Take the line that has "white battery [289,317,313,363]" and all the lines that come after it in the records, and write them out again exactly. Add no other line.

___ Exercise input

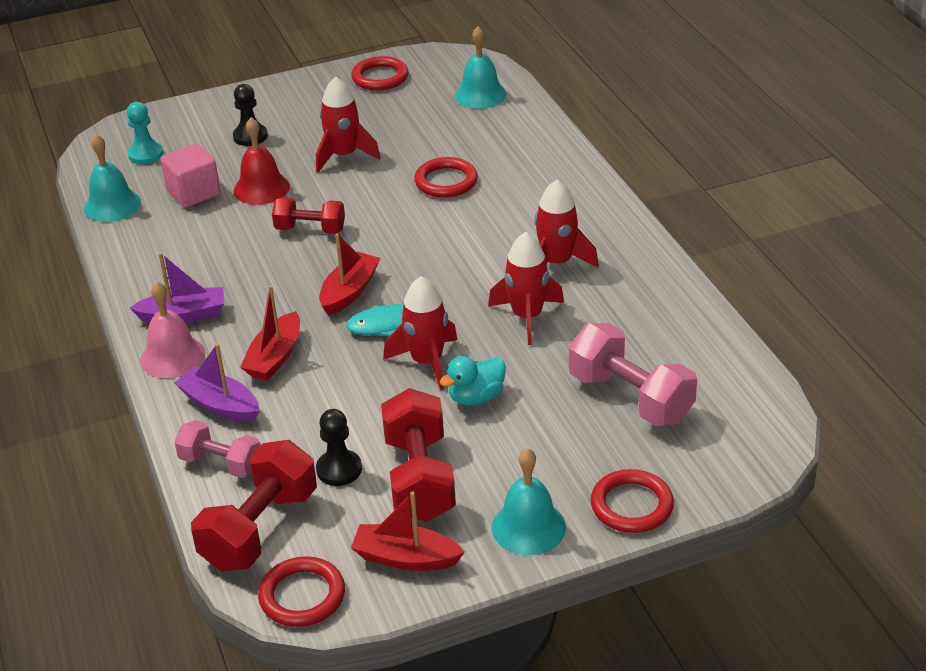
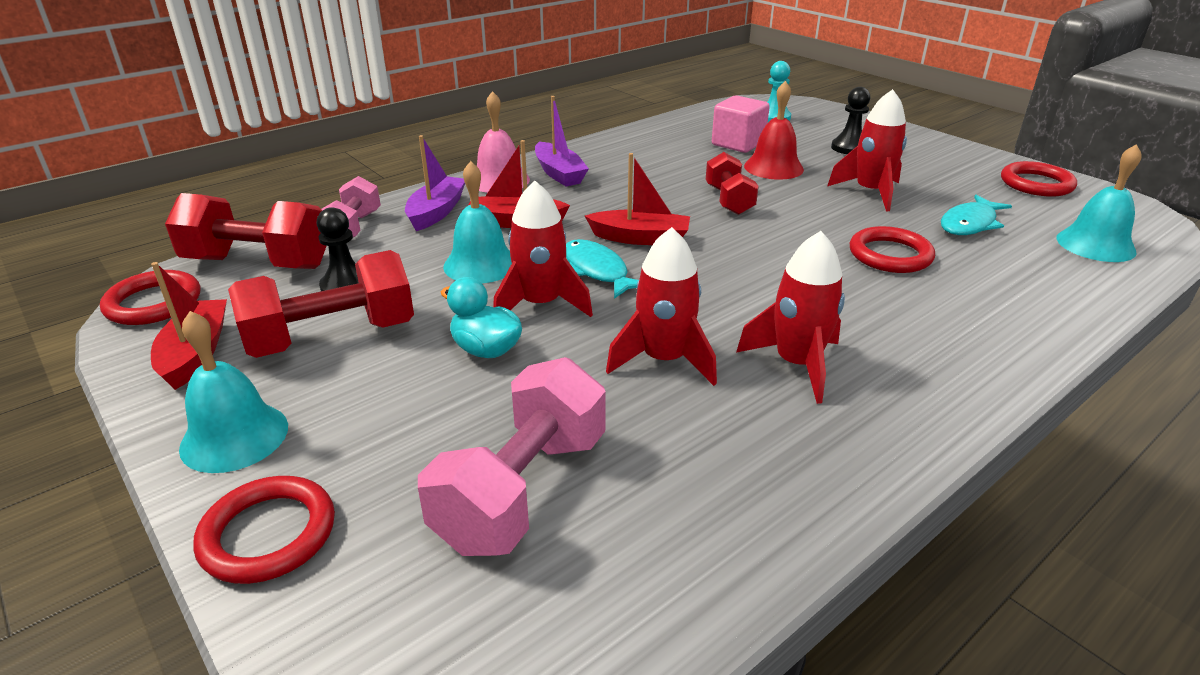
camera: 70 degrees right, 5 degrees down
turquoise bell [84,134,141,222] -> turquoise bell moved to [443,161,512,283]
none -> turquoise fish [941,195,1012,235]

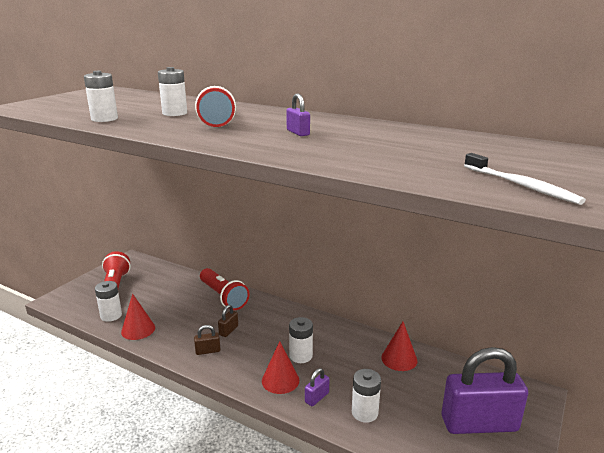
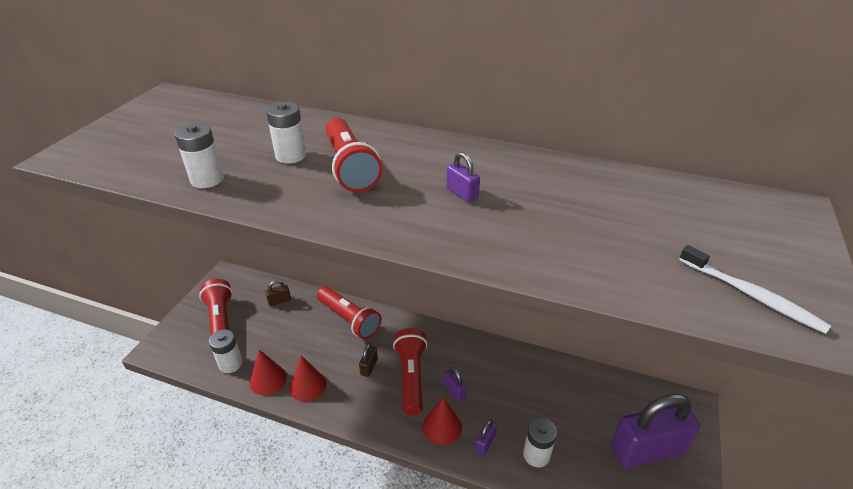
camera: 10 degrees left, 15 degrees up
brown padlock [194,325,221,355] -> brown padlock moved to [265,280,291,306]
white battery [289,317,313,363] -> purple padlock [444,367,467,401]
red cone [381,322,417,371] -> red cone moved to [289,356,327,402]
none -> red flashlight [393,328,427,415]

______

Output for this exercise:
white battery [289,317,313,363] -> purple padlock [444,367,467,401]
red cone [381,322,417,371] -> red cone moved to [289,356,327,402]
none -> red flashlight [393,328,427,415]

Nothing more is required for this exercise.